**What the task requires:**
What is needed is an exact copy of every entry below, minus the images.

**Given data:**

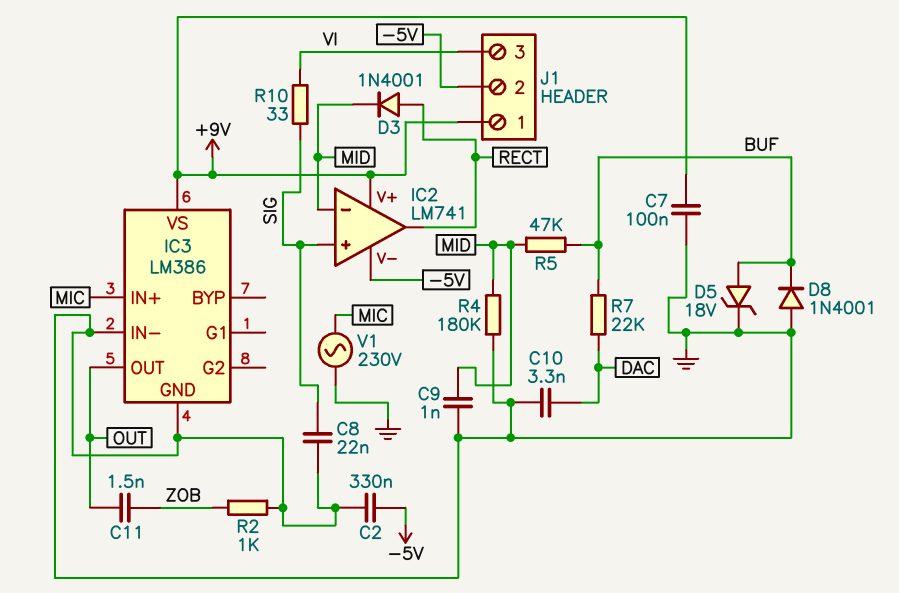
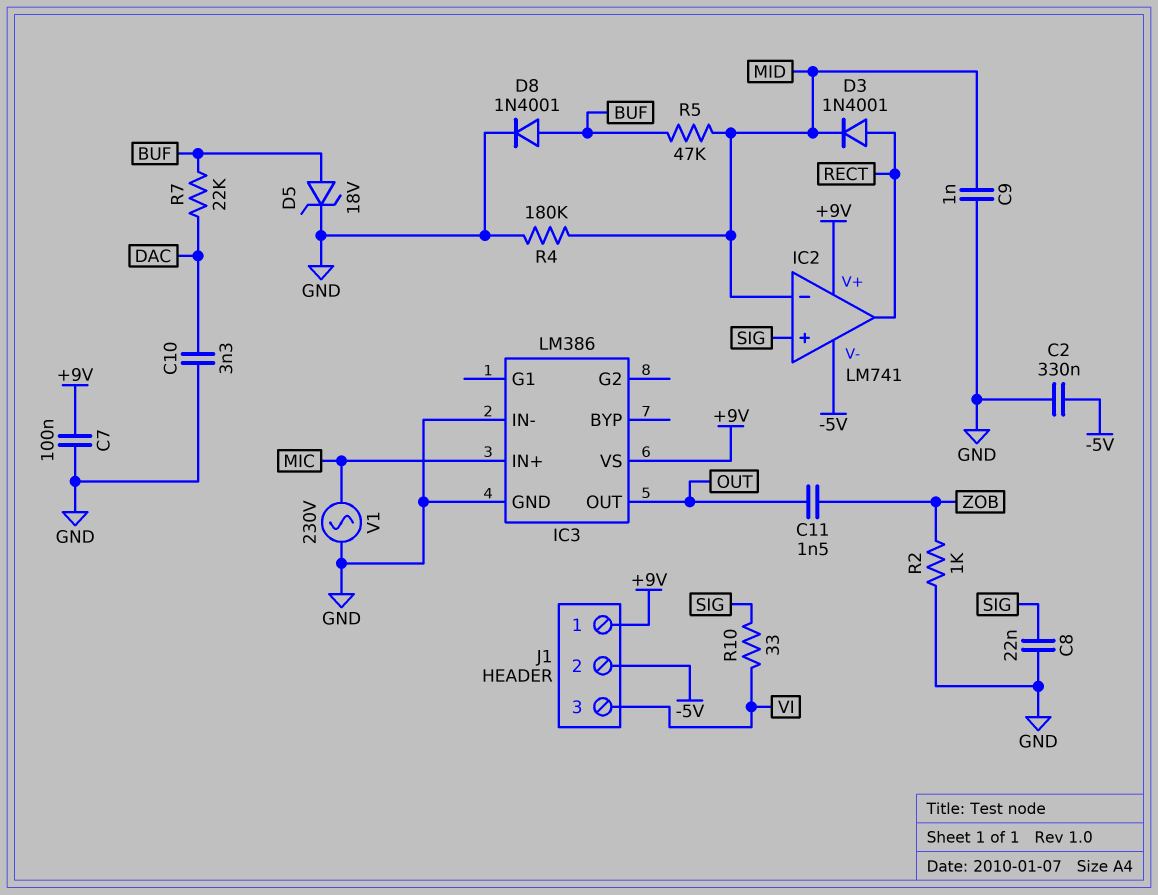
D8: diode 1N4001 (A GND, K BUF) -> diode 1N4001 (A BUF, K GND)

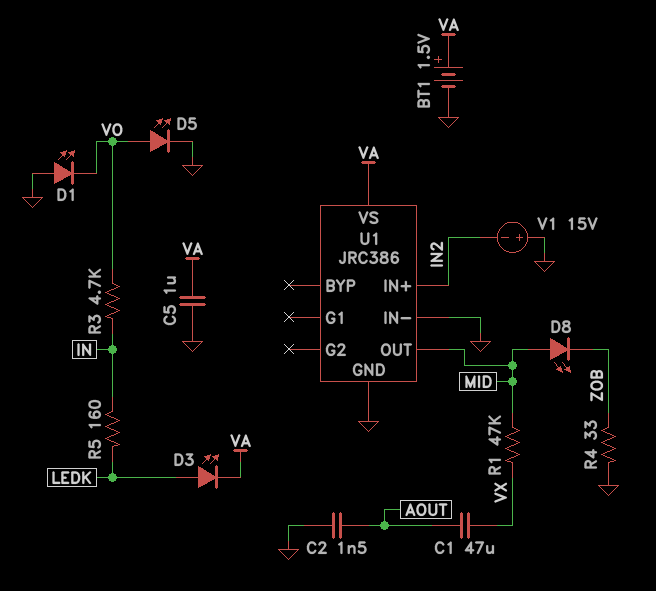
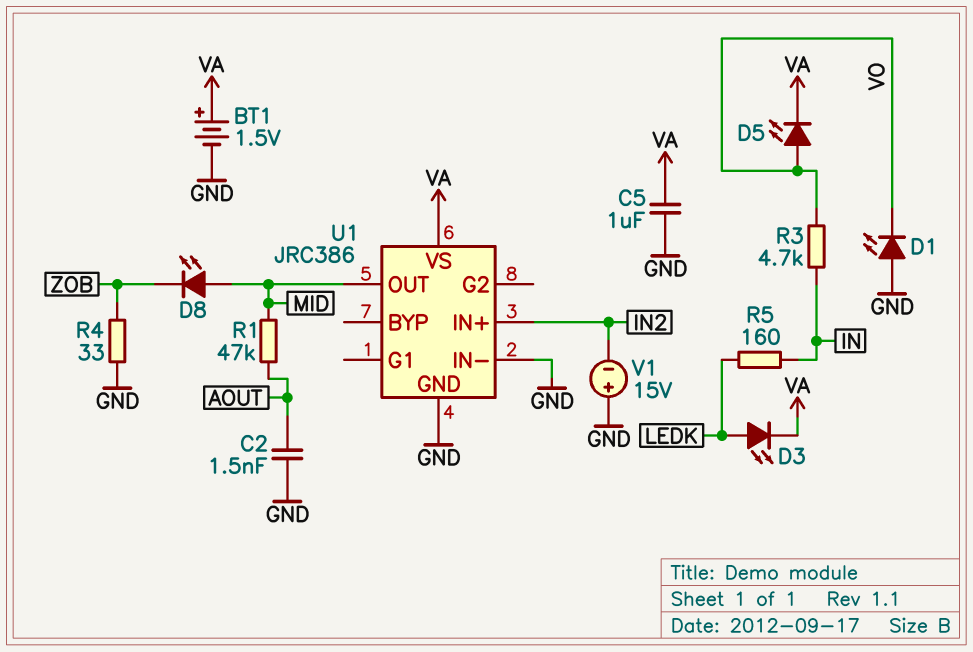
C1: 47uF (AOUT, VX) -> none
D5: LED (A VO, K GND) -> LED (A VO, K VA)
R1: 47k (MID, VX) -> 47k (AOUT, MID)

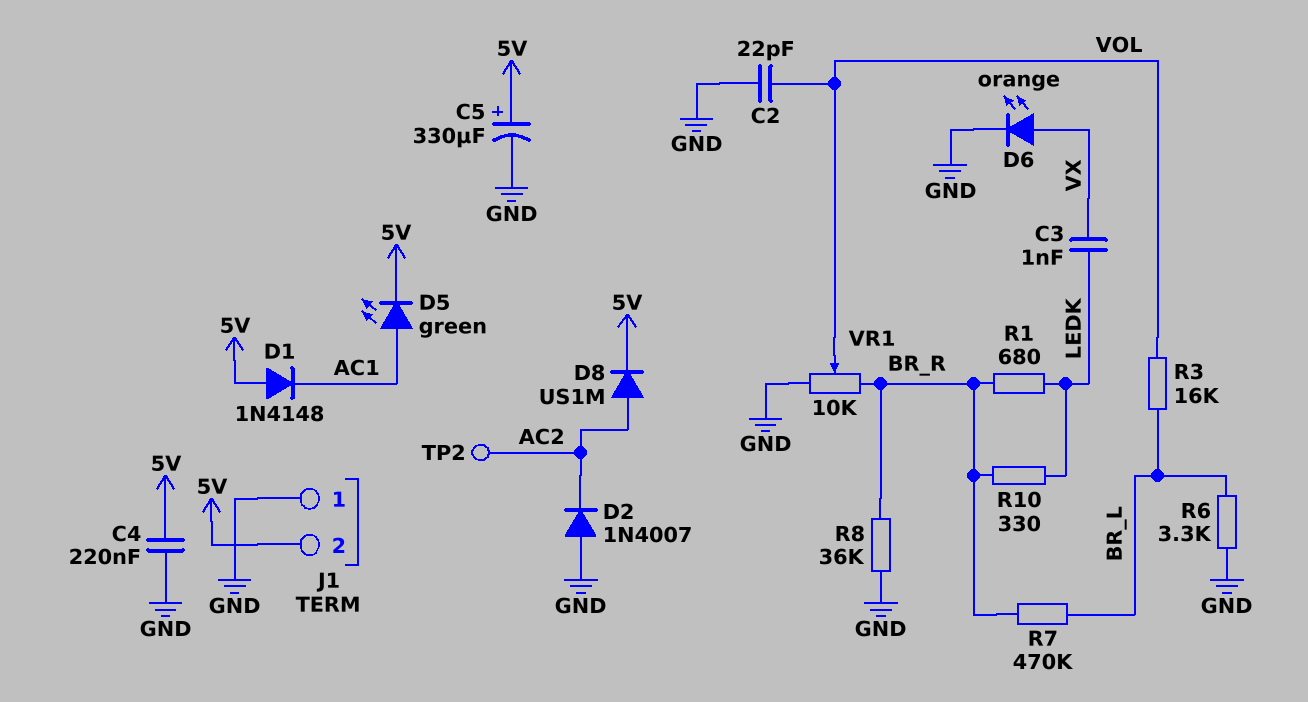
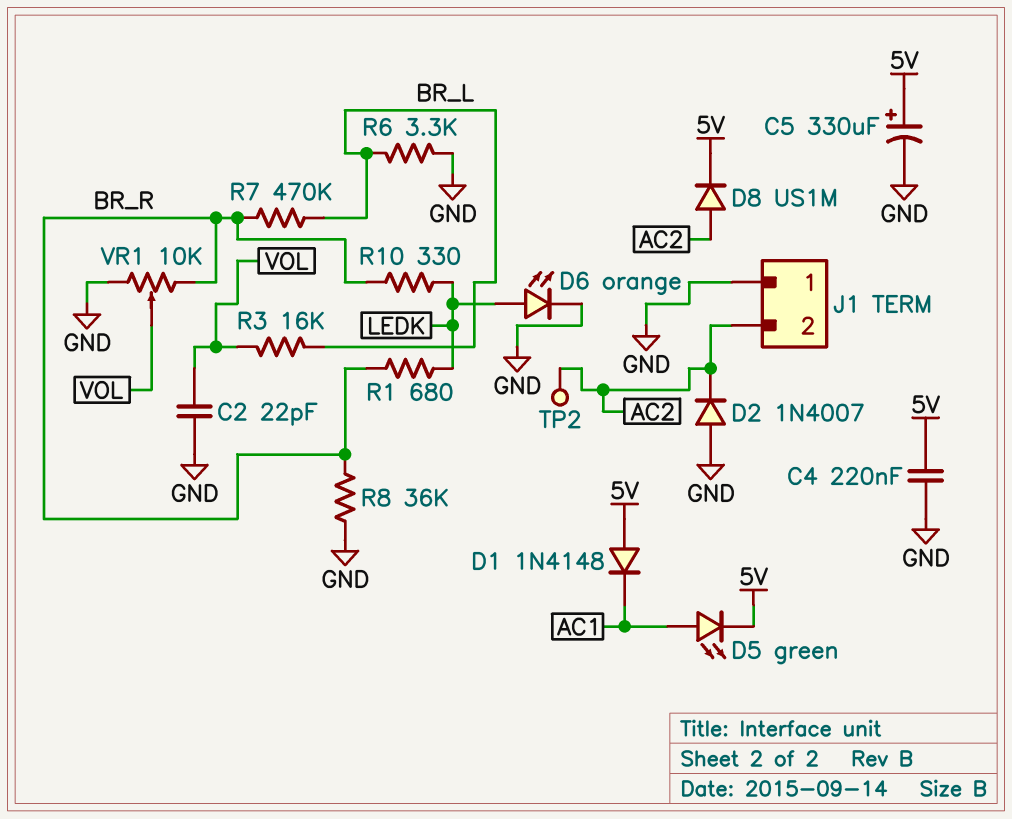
C3: 1nF (LEDK, VX) -> none
D6: LED orange (A VX, K GND) -> LED orange (A LEDK, K GND)
J1 pin 2: 5V -> AC2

**Answer to the problem:**
D8: diode 1N4001 (A GND, K BUF) -> diode 1N4001 (A BUF, K GND)

C1: 47uF (AOUT, VX) -> none
D5: LED (A VO, K GND) -> LED (A VO, K VA)
R1: 47k (MID, VX) -> 47k (AOUT, MID)

C3: 1nF (LEDK, VX) -> none
D6: LED orange (A VX, K GND) -> LED orange (A LEDK, K GND)
J1 pin 2: 5V -> AC2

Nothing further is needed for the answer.